Object correspondence data:

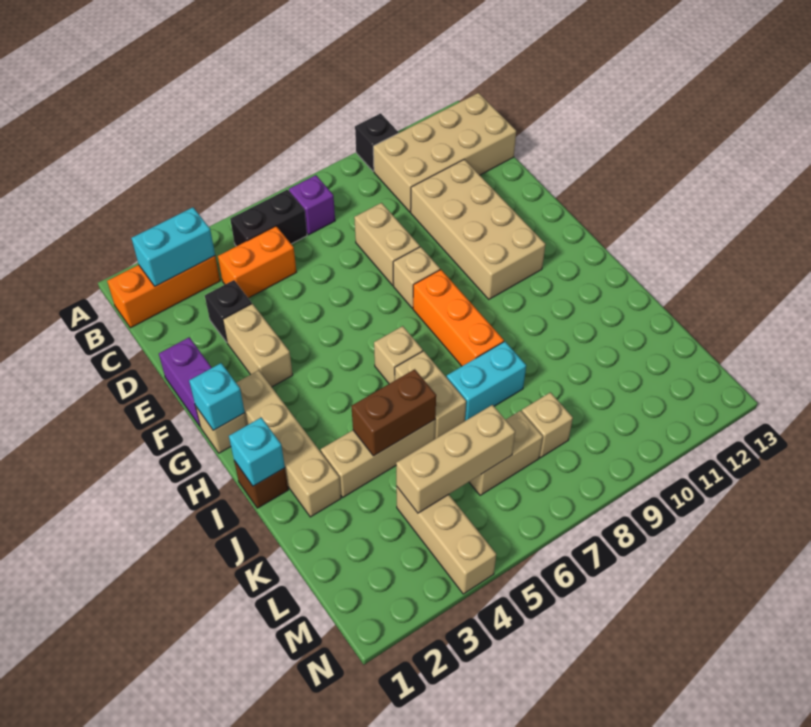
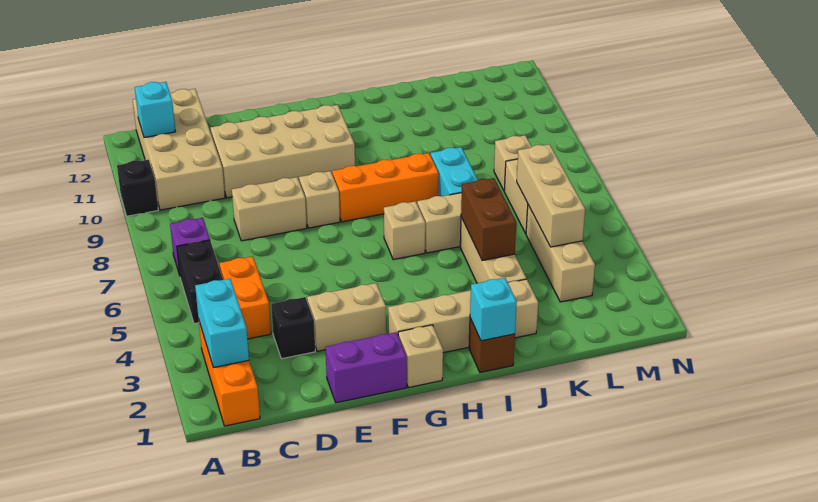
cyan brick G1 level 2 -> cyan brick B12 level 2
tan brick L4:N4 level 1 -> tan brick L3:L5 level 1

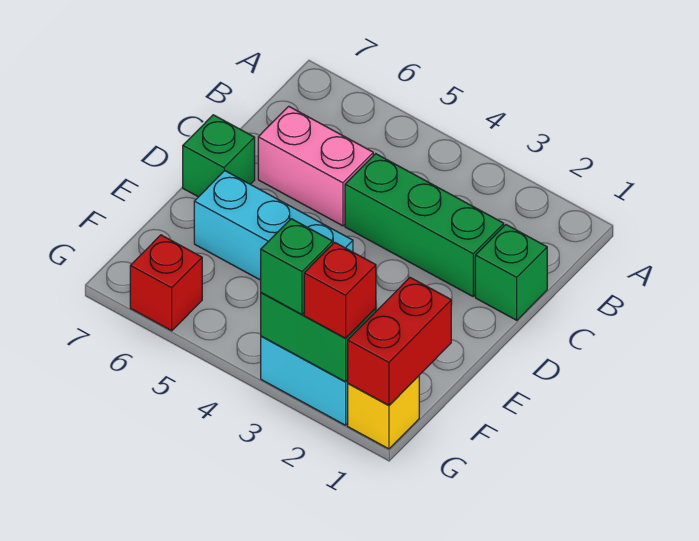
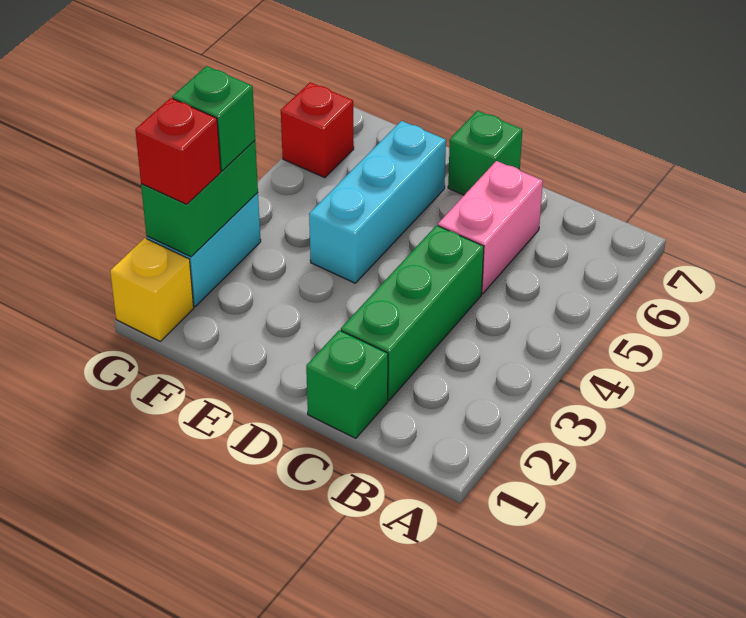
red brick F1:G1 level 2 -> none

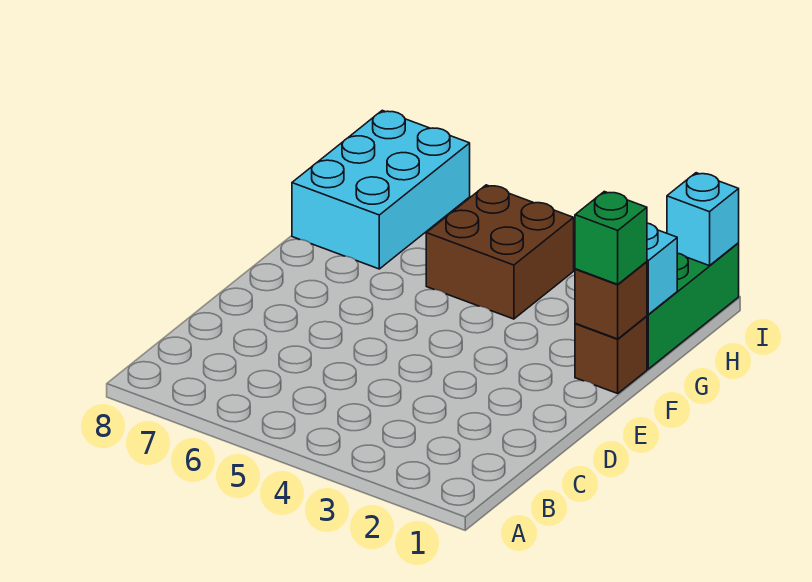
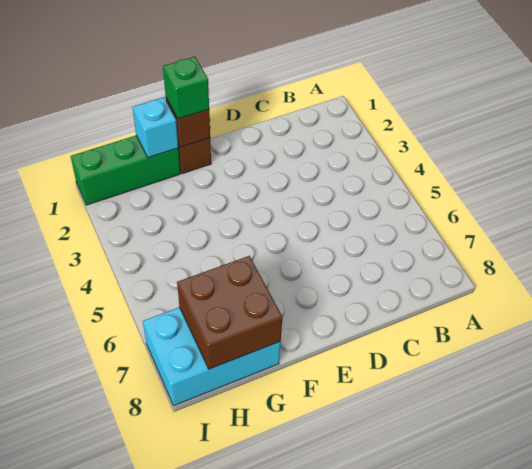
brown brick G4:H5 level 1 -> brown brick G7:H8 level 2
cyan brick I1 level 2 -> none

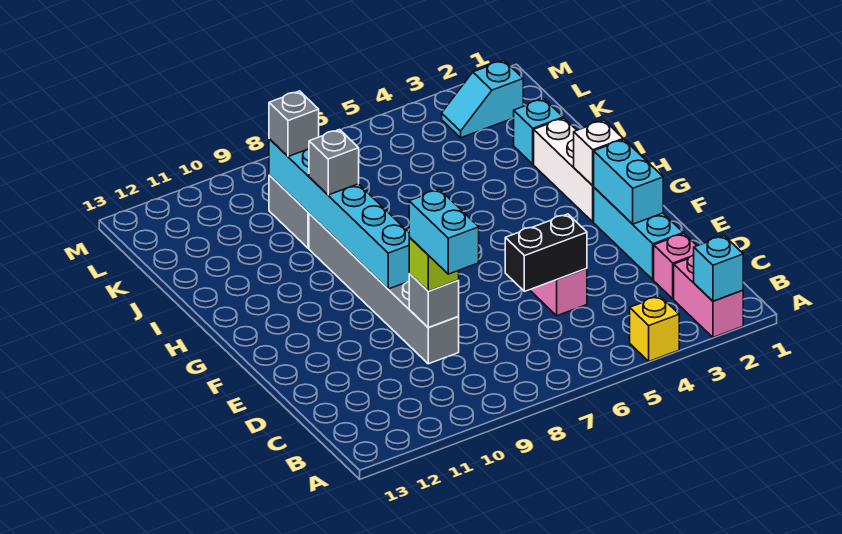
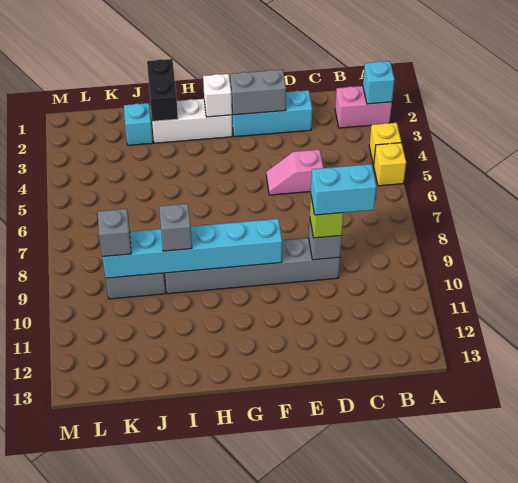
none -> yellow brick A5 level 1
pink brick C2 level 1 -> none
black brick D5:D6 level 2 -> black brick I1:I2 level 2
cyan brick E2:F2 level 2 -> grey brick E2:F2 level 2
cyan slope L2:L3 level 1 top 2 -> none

Exercise description
In the records above, locate the line containing "brown brick G4:H5", then copy exactly that line and every line after it through the end, omitting pictures.

Solution
brown brick G4:H5 level 1 -> brown brick G7:H8 level 2
cyan brick I1 level 2 -> none

none -> yellow brick A5 level 1
pink brick C2 level 1 -> none
black brick D5:D6 level 2 -> black brick I1:I2 level 2
cyan brick E2:F2 level 2 -> grey brick E2:F2 level 2
cyan slope L2:L3 level 1 top 2 -> none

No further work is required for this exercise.